Problem details: Return the number of lines below with "DIGITS" in them, and nothing else.

[Edit difference data]
=== Section Start ===

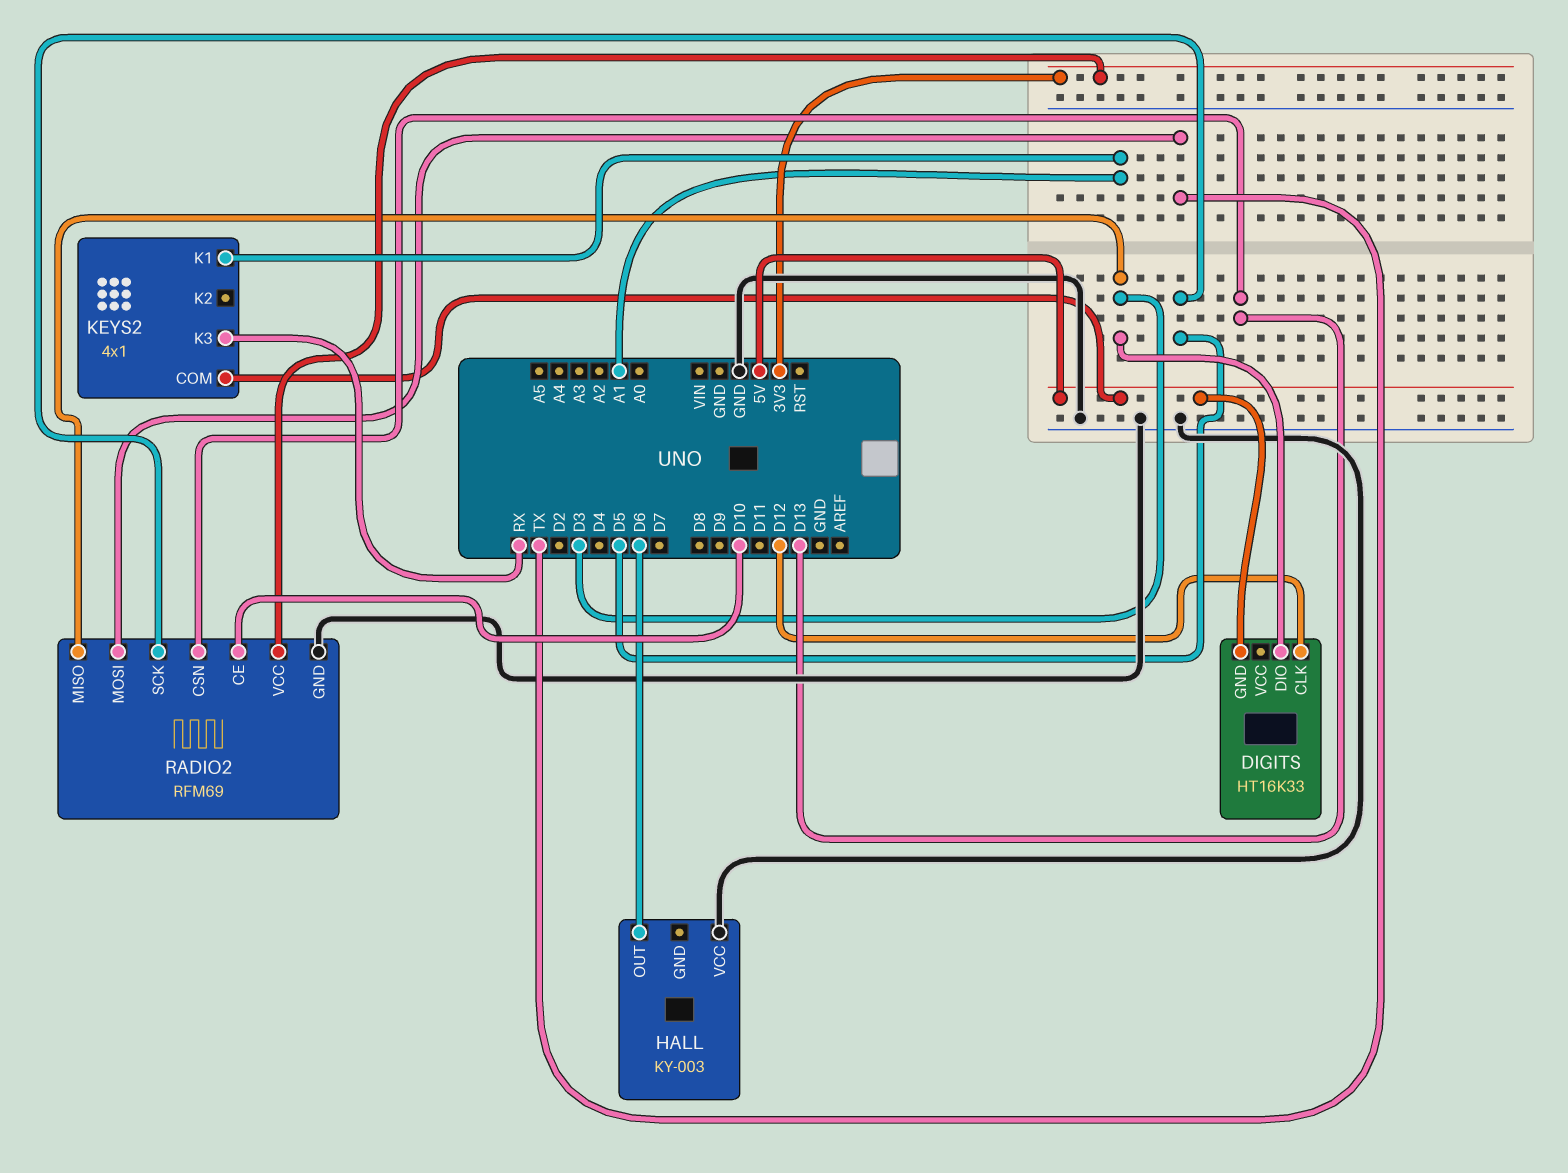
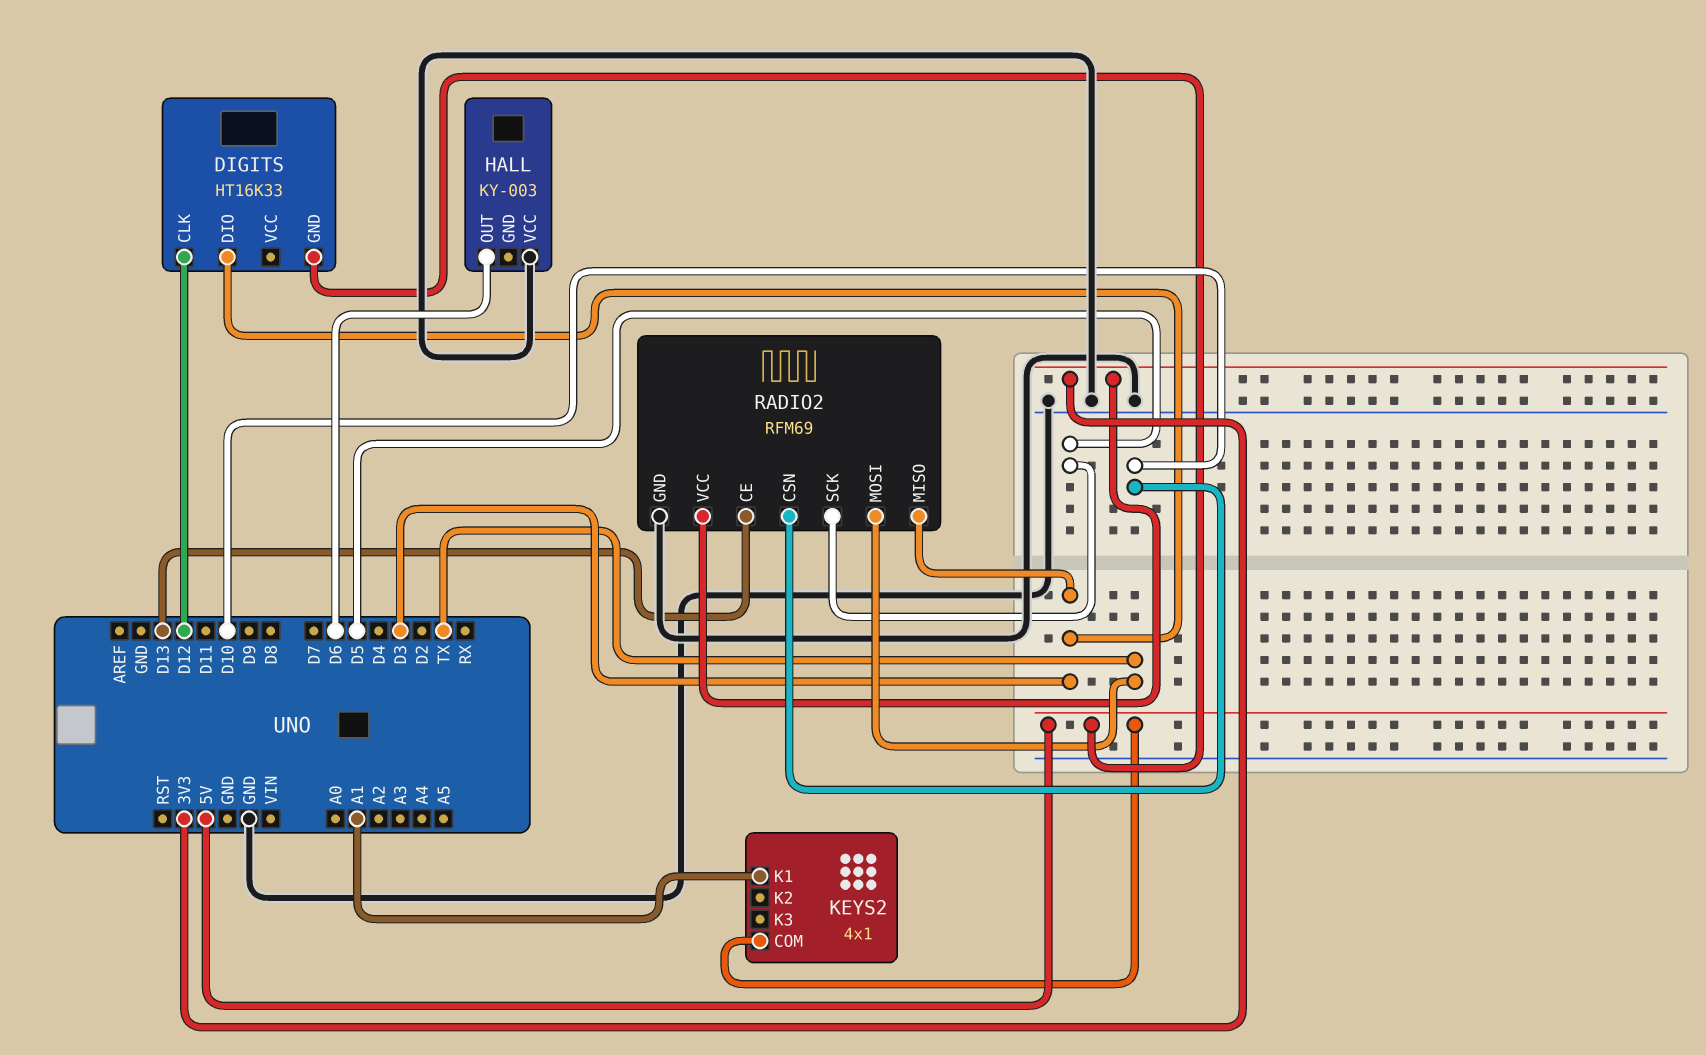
KEYS2 pin K3: RX -> none
RADIO2 pin CE: D10 -> D13
RADIO2 pin CSN: D13 -> D10

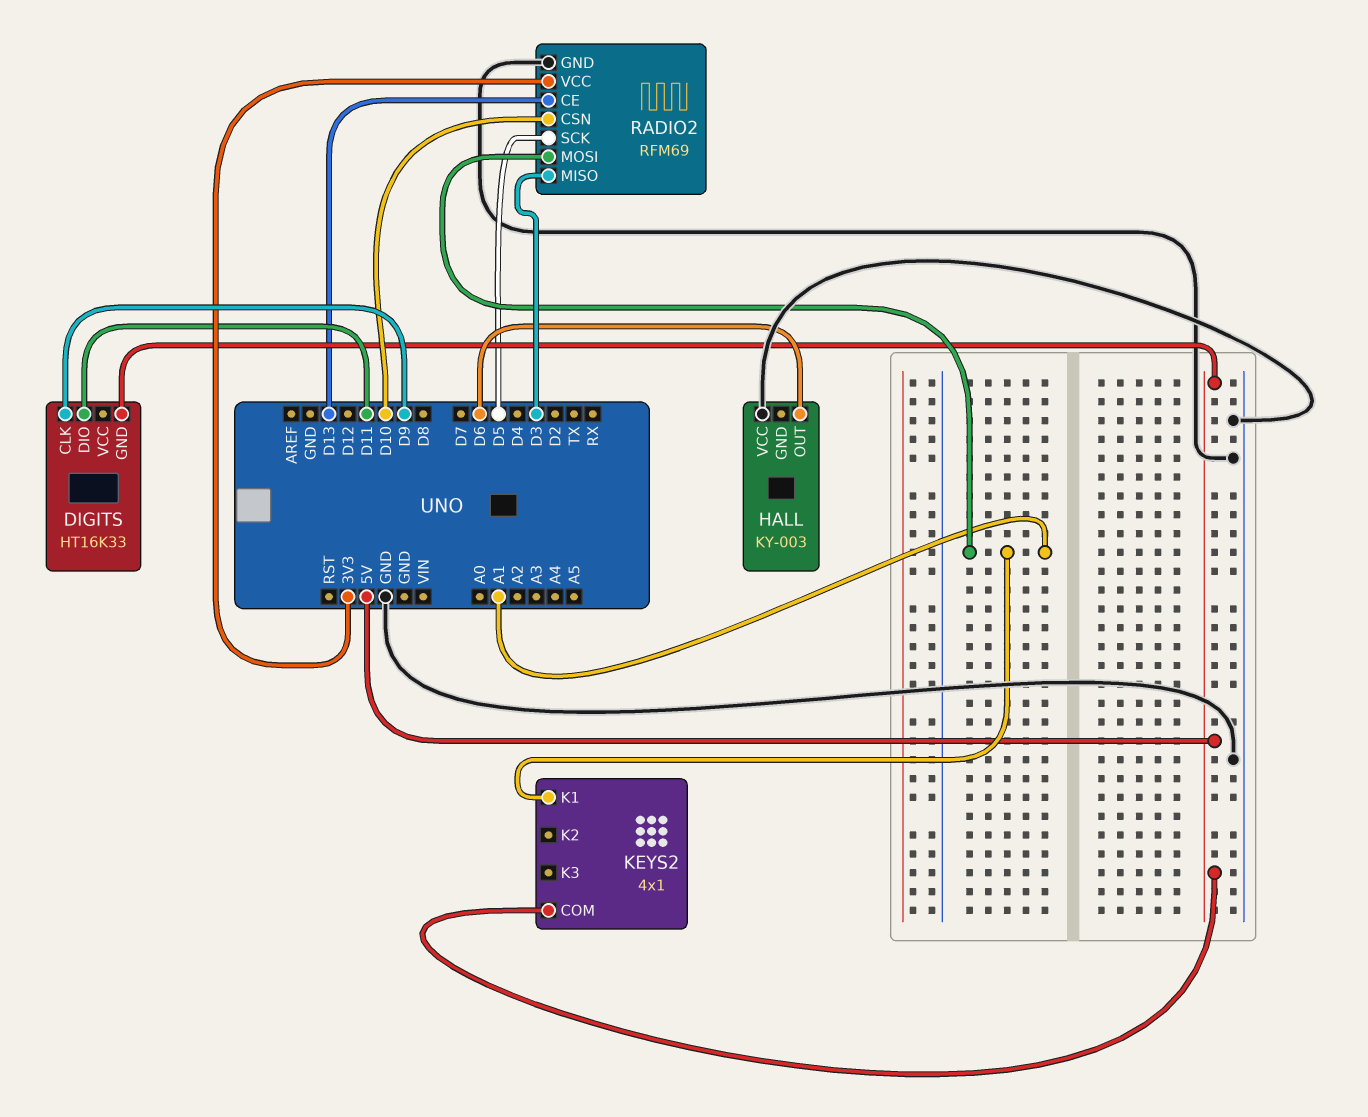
DIGITS pin CLK: D12 -> D9
DIGITS pin DIO: D3 -> D11
RADIO2 pin MOSI: TX -> A1

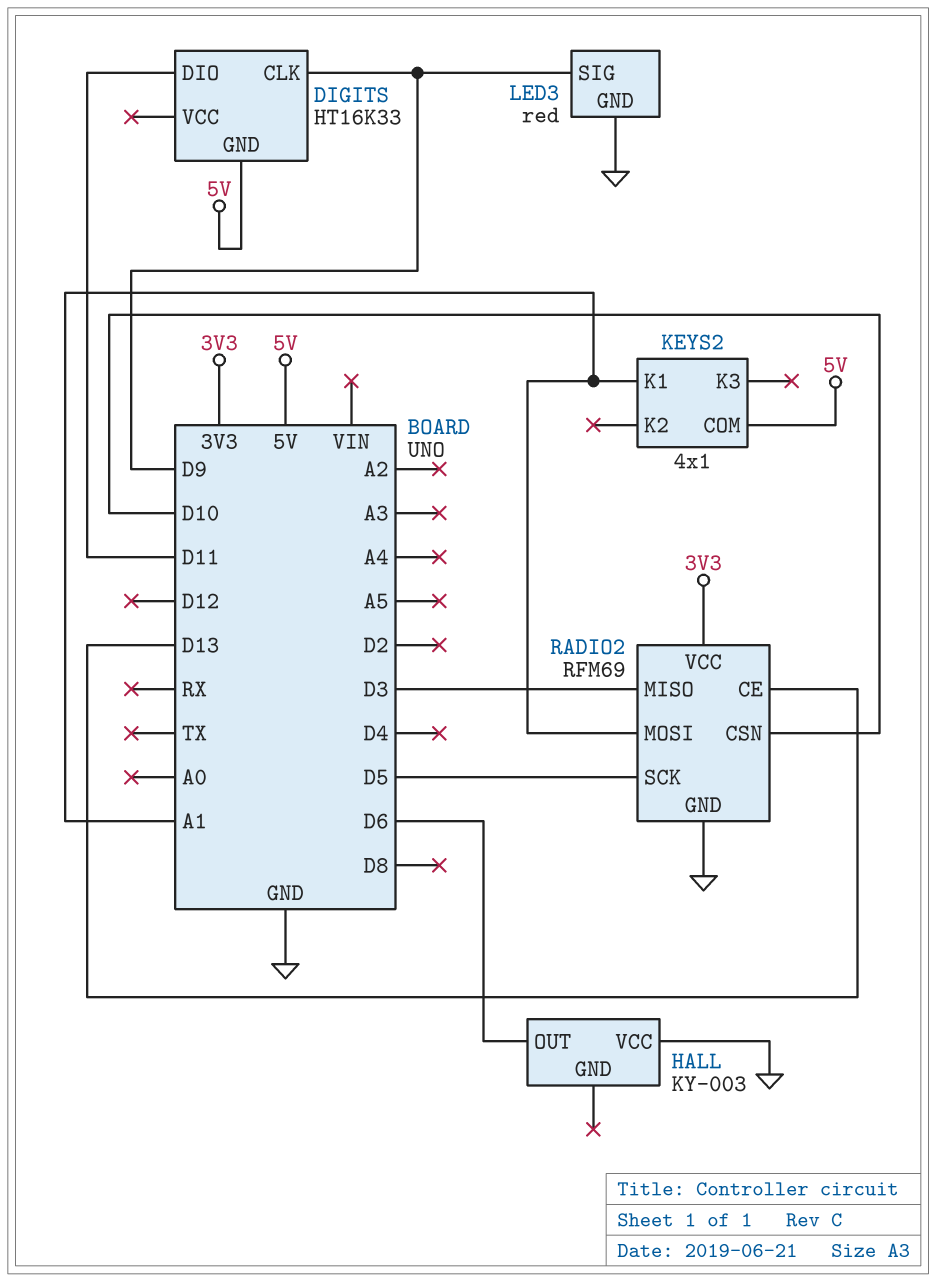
LED3: none -> red
LED3 pin GND: none -> GND
LED3 pin SIG: none -> D9

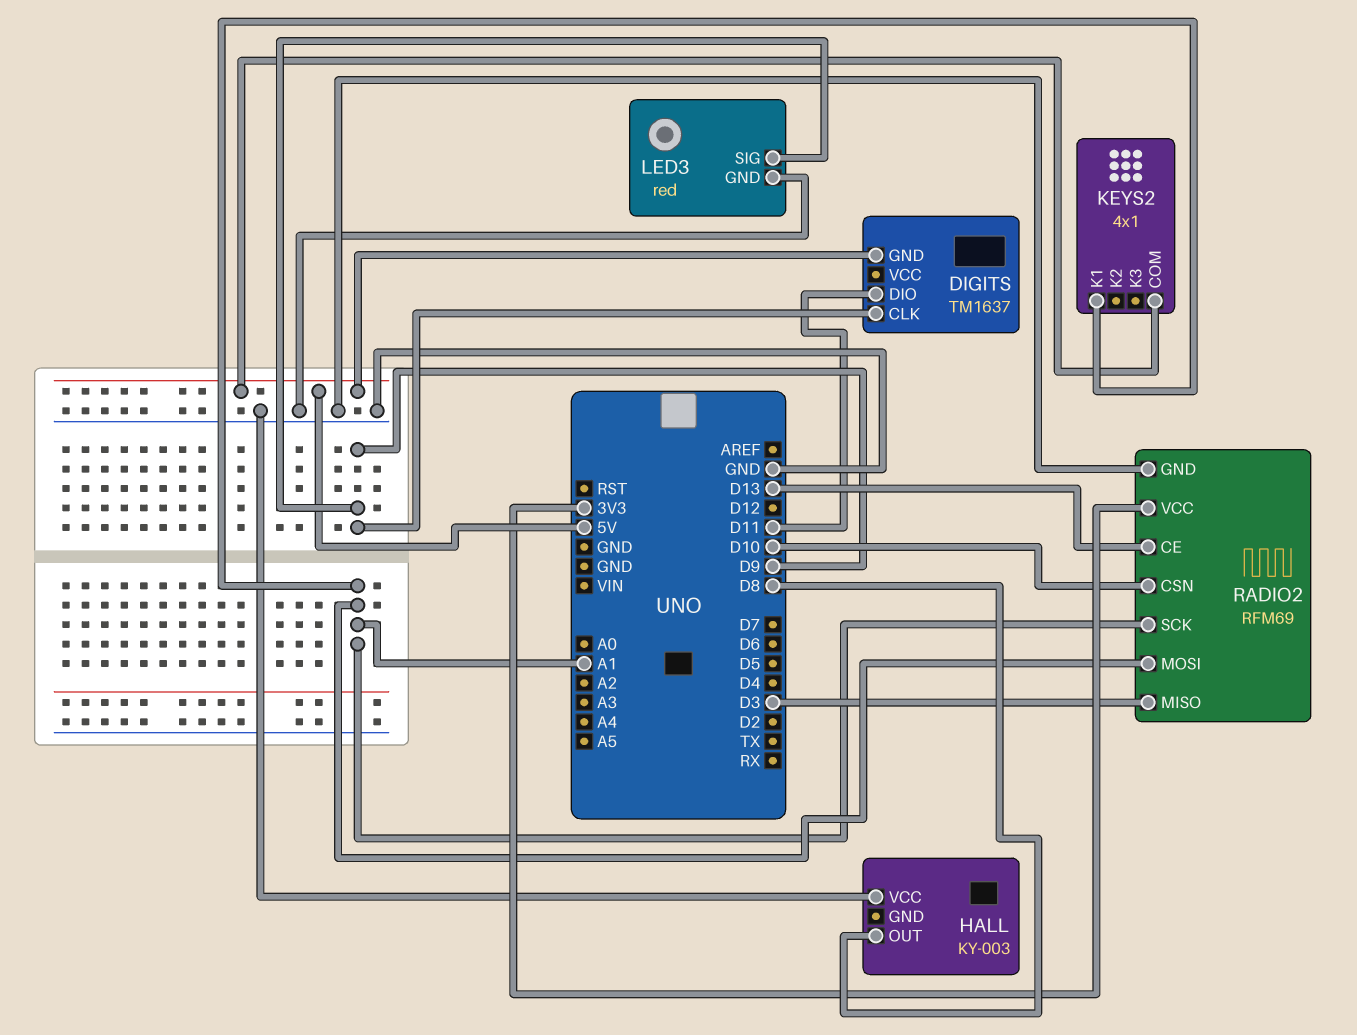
DIGITS: HT16K33 -> TM1637
HALL pin OUT: D6 -> D8
RADIO2 pin SCK: D5 -> A1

=== Section End ===

Output below: 3